_Instructions to follow_: Nothing but the text should be carried over: reproduce all the data exactly and leave out every image.

_Provided records_:
##########
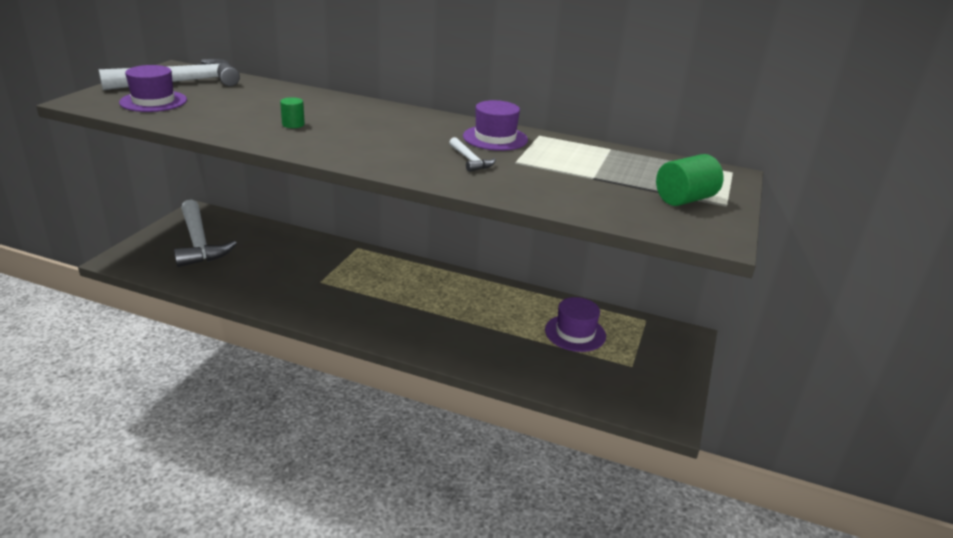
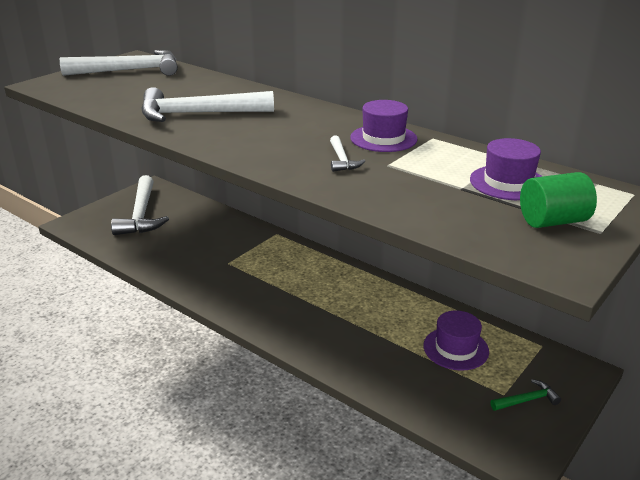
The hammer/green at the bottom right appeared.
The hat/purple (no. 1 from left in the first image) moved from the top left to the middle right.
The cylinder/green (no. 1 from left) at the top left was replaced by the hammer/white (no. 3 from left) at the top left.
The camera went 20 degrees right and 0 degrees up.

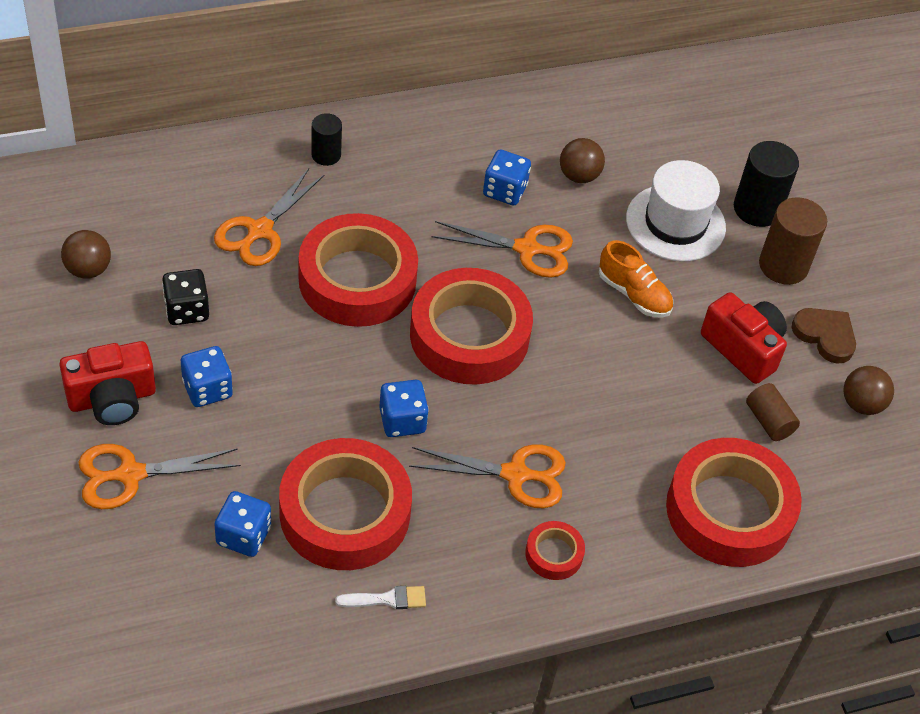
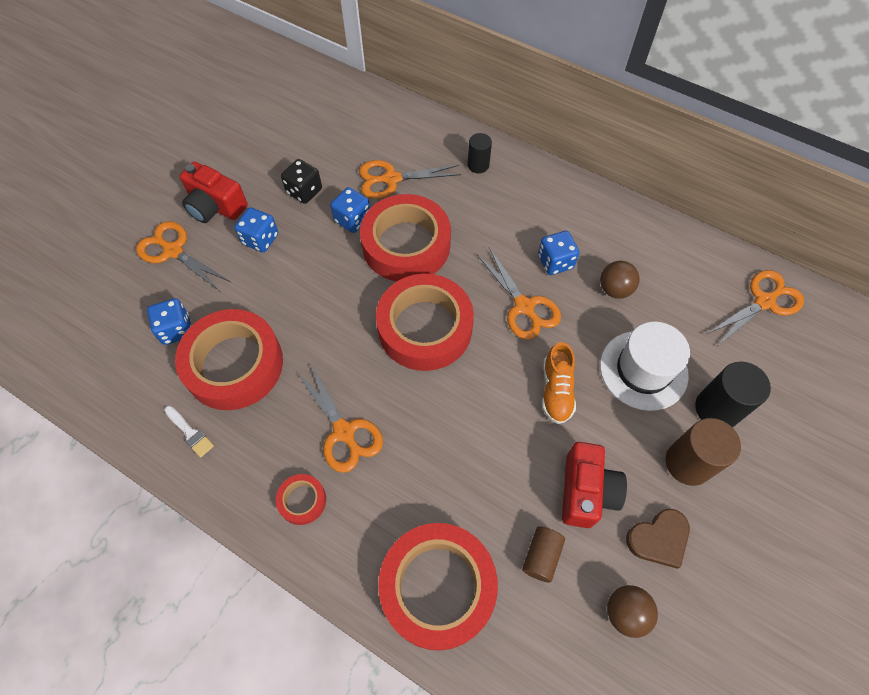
The ball/brown (no. 1 from left) at the middle left disappeared.
The scissors/orange (no. 5 from left) at the middle right appeared.
The dice/blue (no. 3 from left) moved from the centre to the top centre.
The heart/brown at the middle right turned 60 degrees clockwise.
The camera went 55 degrees right and 10 degrees up.

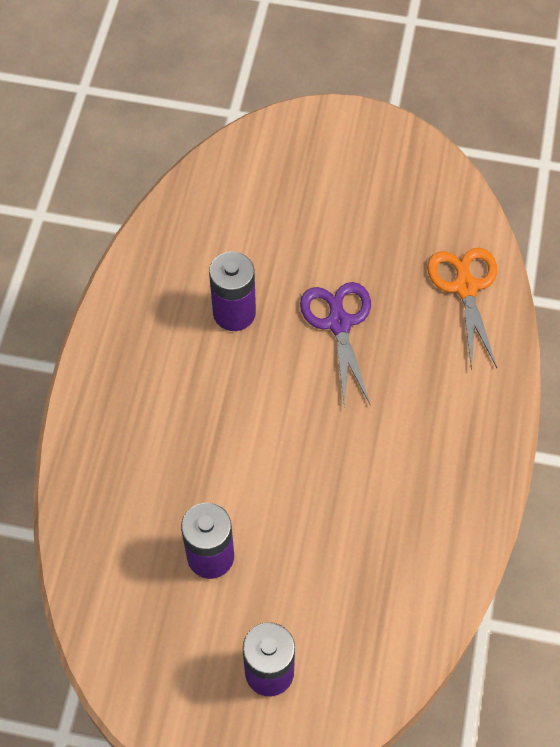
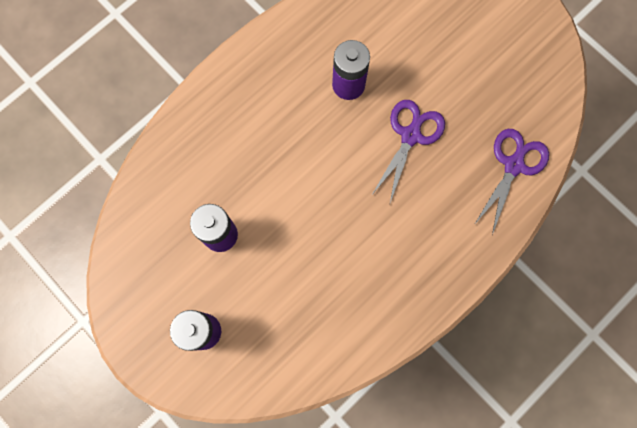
The scissors/orange at the middle right became the scissors/purple (no. 2 from left) at the middle right.
The camera went 35 degrees right and 15 degrees up.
##########
_Exercise response_:
The hammer/green at the bottom right appeared.
The hat/purple (no. 1 from left in the first image) moved from the top left to the middle right.
The cylinder/green (no. 1 from left) at the top left was replaced by the hammer/white (no. 3 from left) at the top left.
The camera went 20 degrees right and 0 degrees up.

The ball/brown (no. 1 from left) at the middle left disappeared.
The scissors/orange (no. 5 from left) at the middle right appeared.
The dice/blue (no. 3 from left) moved from the centre to the top centre.
The heart/brown at the middle right turned 60 degrees clockwise.
The camera went 55 degrees right and 10 degrees up.

The scissors/orange at the middle right became the scissors/purple (no. 2 from left) at the middle right.
The camera went 35 degrees right and 15 degrees up.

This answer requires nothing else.